= Exercise =
The expected response is a copy of every line in the entries below that includes the word "cone".

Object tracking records
◆ ◆ ◆
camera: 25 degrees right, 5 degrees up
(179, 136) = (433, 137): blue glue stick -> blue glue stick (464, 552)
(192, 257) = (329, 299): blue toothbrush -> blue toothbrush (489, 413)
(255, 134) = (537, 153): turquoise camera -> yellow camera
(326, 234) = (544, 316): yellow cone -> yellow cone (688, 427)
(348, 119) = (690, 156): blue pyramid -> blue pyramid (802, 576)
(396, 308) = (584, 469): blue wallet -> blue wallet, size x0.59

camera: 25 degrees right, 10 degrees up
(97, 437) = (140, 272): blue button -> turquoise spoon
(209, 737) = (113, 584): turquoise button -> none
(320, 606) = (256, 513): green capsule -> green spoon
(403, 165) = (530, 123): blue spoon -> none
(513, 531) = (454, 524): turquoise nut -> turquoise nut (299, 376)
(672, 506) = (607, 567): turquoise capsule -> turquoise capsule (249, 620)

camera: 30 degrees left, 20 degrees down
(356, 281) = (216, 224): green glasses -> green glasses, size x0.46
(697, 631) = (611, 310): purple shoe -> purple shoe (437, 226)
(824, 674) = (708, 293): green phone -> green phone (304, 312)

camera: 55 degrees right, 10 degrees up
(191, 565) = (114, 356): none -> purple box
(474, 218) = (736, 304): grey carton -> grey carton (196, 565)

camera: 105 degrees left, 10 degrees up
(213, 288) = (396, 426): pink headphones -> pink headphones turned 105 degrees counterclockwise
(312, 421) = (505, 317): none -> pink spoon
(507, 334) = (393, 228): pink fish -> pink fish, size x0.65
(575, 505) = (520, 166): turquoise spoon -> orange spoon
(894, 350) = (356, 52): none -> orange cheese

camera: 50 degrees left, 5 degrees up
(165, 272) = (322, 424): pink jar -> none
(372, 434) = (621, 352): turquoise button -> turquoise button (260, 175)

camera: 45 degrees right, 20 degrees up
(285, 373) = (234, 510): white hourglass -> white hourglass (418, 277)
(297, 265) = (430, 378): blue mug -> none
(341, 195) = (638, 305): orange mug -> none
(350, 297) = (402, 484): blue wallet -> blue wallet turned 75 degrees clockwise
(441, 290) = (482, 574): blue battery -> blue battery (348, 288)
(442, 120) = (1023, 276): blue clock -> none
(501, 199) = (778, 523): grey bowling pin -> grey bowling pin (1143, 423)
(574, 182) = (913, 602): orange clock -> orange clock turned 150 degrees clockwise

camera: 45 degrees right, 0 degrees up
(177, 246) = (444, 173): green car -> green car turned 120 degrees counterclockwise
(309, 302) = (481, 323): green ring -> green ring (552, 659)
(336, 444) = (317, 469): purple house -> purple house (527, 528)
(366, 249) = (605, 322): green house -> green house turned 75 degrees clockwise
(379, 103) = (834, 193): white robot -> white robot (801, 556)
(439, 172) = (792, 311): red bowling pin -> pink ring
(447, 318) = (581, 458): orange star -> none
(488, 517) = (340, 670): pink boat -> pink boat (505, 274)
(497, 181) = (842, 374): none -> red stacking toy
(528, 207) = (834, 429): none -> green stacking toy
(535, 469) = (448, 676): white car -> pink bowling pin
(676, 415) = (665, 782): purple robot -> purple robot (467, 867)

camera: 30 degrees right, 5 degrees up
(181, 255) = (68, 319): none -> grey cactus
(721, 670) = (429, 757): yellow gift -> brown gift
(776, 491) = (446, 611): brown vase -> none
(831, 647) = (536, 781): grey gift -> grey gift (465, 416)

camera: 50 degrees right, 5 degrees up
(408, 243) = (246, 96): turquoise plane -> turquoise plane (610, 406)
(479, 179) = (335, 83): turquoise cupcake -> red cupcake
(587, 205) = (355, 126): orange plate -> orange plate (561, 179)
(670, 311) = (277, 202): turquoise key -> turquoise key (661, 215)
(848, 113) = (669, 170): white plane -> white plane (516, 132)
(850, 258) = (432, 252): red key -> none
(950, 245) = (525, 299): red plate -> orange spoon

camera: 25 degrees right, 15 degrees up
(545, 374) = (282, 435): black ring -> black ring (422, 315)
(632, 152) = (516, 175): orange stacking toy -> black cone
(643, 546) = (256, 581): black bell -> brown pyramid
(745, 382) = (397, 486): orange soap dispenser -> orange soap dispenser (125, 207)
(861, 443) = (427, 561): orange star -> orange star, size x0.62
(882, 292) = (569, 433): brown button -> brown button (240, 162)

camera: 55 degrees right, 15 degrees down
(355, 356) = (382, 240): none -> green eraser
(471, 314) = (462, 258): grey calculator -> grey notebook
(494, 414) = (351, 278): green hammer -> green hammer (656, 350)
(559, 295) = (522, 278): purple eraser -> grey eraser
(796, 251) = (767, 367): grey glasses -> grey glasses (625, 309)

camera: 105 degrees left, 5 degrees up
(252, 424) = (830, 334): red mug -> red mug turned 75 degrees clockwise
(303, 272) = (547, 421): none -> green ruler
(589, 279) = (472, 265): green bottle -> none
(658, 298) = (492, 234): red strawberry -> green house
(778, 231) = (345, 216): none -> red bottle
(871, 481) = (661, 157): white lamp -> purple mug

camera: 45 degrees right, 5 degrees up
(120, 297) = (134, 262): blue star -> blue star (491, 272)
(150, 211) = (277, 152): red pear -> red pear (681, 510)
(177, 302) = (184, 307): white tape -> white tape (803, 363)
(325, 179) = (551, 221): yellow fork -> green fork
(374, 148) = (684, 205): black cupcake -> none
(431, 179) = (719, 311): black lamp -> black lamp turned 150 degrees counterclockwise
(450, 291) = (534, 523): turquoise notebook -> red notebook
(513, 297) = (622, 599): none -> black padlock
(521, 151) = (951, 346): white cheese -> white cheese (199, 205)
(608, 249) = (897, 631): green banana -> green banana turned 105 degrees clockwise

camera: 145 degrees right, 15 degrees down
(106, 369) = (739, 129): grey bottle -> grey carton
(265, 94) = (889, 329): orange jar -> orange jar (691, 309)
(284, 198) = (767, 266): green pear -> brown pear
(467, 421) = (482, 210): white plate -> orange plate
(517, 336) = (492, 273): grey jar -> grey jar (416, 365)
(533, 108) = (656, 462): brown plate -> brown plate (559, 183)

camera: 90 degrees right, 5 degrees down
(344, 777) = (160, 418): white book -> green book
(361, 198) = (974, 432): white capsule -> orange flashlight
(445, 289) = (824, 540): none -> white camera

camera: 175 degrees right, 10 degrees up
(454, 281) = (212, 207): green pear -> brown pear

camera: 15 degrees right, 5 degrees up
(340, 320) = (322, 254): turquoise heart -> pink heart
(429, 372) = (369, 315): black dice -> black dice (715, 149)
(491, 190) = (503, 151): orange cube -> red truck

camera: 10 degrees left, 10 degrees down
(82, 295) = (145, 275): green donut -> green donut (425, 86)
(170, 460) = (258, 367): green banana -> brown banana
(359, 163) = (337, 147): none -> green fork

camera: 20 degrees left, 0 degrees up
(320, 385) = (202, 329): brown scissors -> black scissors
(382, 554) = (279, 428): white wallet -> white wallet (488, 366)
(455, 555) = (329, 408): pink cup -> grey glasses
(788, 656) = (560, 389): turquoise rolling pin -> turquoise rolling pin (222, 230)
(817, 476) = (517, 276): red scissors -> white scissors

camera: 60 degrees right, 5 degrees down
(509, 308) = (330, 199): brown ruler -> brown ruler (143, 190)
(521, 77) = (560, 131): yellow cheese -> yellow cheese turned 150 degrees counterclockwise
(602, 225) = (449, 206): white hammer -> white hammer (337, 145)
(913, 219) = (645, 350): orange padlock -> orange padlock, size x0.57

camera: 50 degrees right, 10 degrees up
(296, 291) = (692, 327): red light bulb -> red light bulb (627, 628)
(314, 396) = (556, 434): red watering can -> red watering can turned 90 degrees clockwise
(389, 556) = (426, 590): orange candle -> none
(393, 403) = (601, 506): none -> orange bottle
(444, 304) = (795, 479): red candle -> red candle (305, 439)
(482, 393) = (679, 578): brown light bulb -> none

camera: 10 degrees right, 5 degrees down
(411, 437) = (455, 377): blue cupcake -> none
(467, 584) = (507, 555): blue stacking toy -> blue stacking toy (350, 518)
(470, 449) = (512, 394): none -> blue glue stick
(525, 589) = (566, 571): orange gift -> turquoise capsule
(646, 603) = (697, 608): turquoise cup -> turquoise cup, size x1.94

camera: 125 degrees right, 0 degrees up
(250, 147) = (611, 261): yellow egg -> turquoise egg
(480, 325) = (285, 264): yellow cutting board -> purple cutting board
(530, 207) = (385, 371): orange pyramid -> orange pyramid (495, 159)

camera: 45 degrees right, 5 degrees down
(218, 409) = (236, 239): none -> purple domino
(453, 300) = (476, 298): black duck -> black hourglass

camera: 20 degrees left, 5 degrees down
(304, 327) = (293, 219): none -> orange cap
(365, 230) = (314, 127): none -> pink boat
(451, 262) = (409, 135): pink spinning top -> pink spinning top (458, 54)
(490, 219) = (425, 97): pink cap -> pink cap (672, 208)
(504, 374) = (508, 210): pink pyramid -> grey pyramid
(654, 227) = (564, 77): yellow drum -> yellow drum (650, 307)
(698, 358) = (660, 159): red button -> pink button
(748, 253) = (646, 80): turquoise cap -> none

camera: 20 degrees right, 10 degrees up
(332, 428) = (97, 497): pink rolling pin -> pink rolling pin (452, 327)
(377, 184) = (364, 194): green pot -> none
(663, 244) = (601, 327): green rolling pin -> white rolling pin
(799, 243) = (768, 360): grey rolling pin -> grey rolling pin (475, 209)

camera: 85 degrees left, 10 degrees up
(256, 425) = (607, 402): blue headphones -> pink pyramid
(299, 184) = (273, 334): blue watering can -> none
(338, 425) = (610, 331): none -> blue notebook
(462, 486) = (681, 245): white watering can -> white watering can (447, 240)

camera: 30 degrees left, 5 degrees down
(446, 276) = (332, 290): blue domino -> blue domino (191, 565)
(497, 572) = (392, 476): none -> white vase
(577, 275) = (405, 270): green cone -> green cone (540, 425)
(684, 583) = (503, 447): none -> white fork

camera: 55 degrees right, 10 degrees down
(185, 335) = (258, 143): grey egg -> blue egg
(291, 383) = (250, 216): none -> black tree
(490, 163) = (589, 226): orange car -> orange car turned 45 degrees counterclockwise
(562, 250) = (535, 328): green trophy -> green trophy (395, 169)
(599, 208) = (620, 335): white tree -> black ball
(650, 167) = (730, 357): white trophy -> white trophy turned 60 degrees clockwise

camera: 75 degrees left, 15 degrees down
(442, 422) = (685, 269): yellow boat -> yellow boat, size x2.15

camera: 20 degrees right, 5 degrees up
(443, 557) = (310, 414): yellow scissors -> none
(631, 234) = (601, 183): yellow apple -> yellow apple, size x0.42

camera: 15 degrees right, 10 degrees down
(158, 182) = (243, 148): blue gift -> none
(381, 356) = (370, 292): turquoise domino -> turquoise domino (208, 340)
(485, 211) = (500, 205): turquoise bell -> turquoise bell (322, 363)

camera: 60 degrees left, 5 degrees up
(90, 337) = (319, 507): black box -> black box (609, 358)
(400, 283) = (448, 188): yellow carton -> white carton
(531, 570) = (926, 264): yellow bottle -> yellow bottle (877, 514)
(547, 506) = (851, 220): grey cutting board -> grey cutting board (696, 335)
◆ ◆ ◆
= Exercise answer =
(326, 234) = (544, 316): yellow cone -> yellow cone (688, 427)
(632, 152) = (516, 175): orange stacking toy -> black cone
(577, 275) = (405, 270): green cone -> green cone (540, 425)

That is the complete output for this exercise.